* Exercise prompt
At the line containing "Analyze this satellite", begin retyping, and continue word for word until the records below run out.

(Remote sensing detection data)
=-=-=

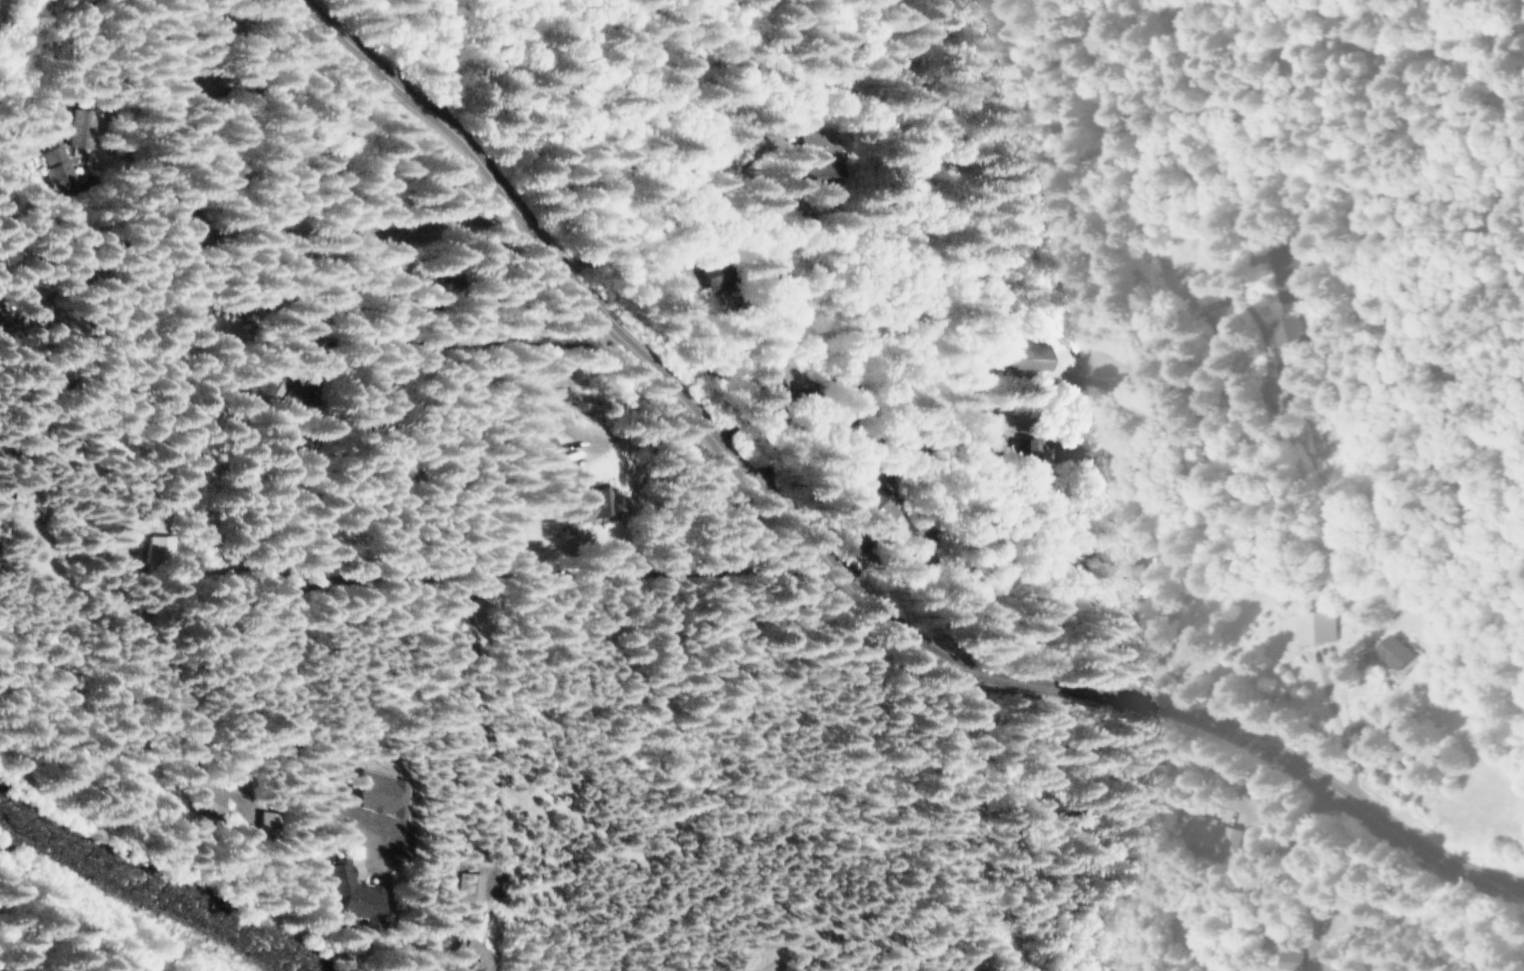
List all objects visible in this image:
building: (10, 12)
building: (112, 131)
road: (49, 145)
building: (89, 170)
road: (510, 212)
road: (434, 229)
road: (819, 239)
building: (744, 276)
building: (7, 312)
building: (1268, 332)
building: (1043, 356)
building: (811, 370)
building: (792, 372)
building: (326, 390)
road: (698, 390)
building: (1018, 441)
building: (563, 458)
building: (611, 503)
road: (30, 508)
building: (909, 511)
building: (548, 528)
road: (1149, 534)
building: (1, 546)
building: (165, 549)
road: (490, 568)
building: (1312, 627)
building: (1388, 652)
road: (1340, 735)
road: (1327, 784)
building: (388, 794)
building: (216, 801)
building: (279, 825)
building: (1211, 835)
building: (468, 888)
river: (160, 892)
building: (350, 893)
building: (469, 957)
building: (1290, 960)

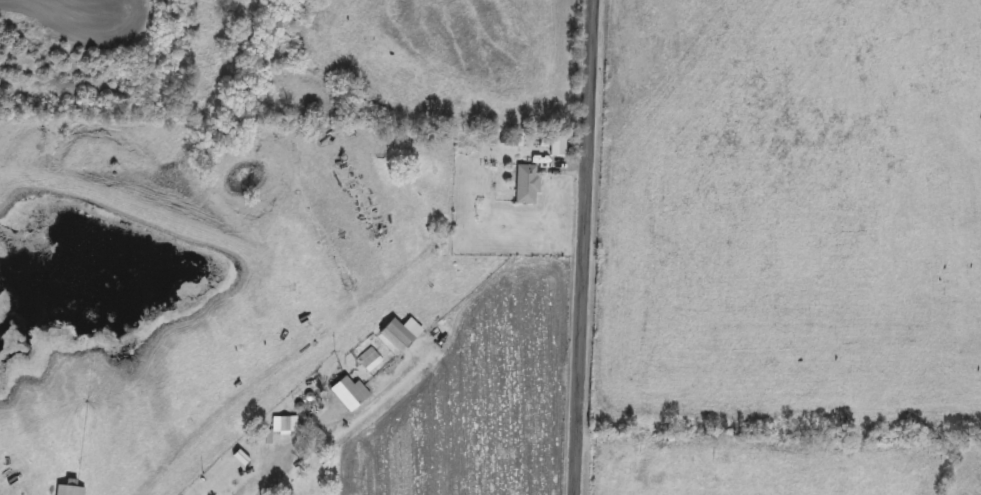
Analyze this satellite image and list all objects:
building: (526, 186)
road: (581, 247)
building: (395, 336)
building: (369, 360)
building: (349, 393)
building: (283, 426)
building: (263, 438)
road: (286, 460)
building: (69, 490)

=-=-=

* Response
Analyze this satellite image and list all objects:
building: (526, 186)
road: (581, 247)
building: (395, 336)
building: (369, 360)
building: (349, 393)
building: (283, 426)
building: (263, 438)
road: (286, 460)
building: (69, 490)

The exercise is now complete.